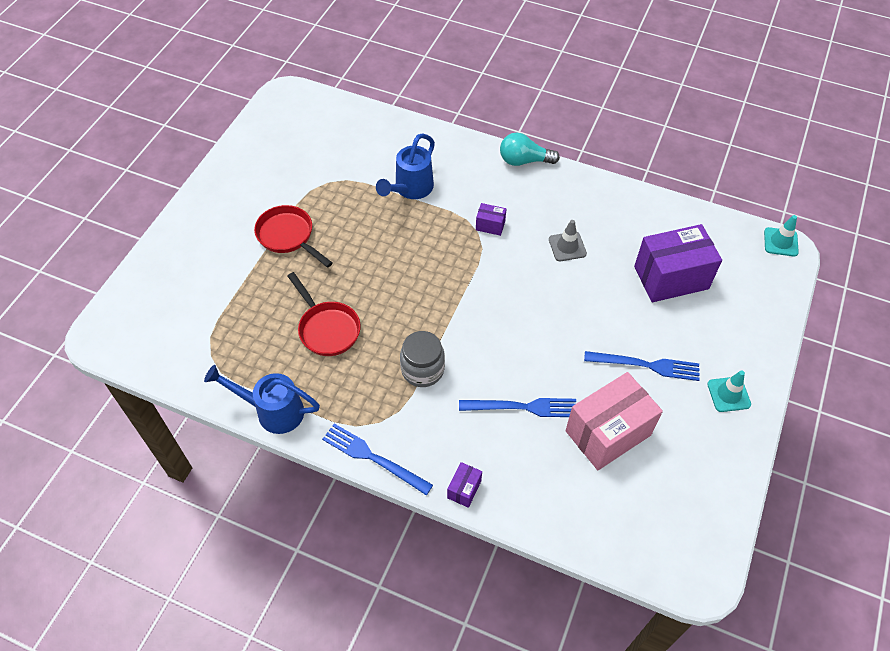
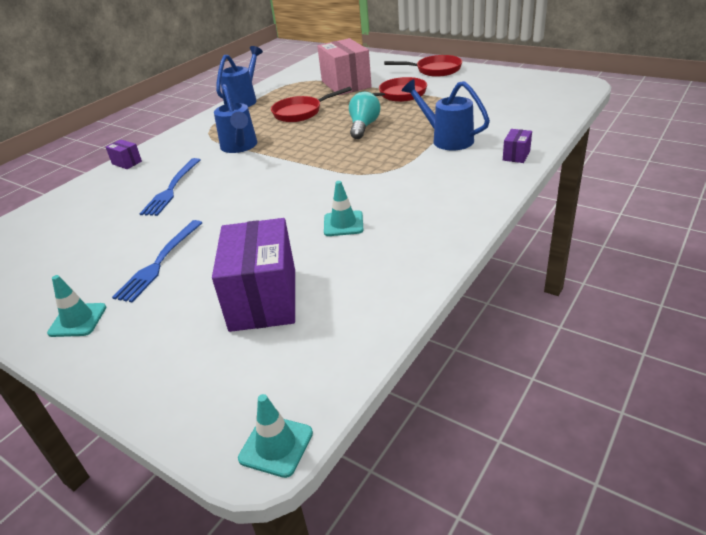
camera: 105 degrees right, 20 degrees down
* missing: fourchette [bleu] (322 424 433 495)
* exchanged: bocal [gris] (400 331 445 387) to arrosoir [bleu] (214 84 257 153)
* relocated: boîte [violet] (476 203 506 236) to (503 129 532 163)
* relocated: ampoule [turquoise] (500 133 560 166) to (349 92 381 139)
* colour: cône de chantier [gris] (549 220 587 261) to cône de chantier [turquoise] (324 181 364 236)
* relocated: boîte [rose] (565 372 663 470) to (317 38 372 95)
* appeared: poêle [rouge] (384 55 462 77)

* * *

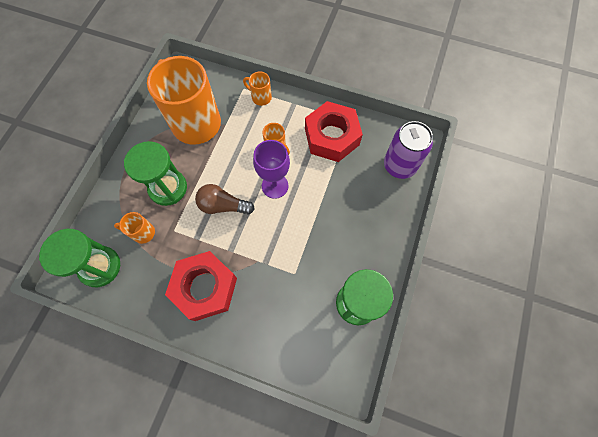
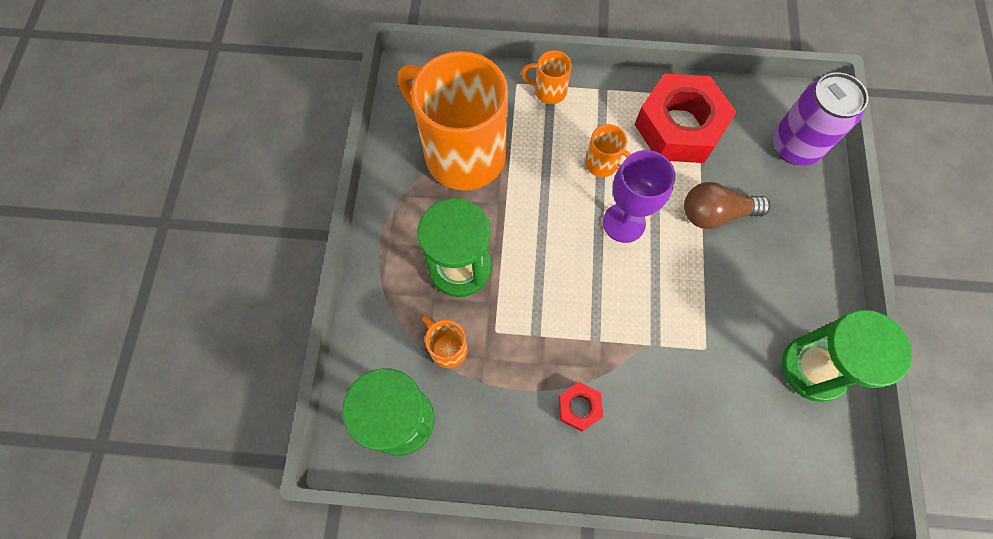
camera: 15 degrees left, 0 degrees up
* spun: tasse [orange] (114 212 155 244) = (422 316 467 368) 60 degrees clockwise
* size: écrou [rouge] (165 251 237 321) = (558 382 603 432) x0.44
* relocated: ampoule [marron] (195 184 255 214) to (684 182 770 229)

_Brief_: Out of the material above, output word for word the line with "92 381 139)", the line with "(384 55 462 77)", and all lines between them, with nothing else.

_Response box_:
* relocated: ampoule [turquoise] (500 133 560 166) to (349 92 381 139)
* colour: cône de chantier [gris] (549 220 587 261) to cône de chantier [turquoise] (324 181 364 236)
* relocated: boîte [rose] (565 372 663 470) to (317 38 372 95)
* appeared: poêle [rouge] (384 55 462 77)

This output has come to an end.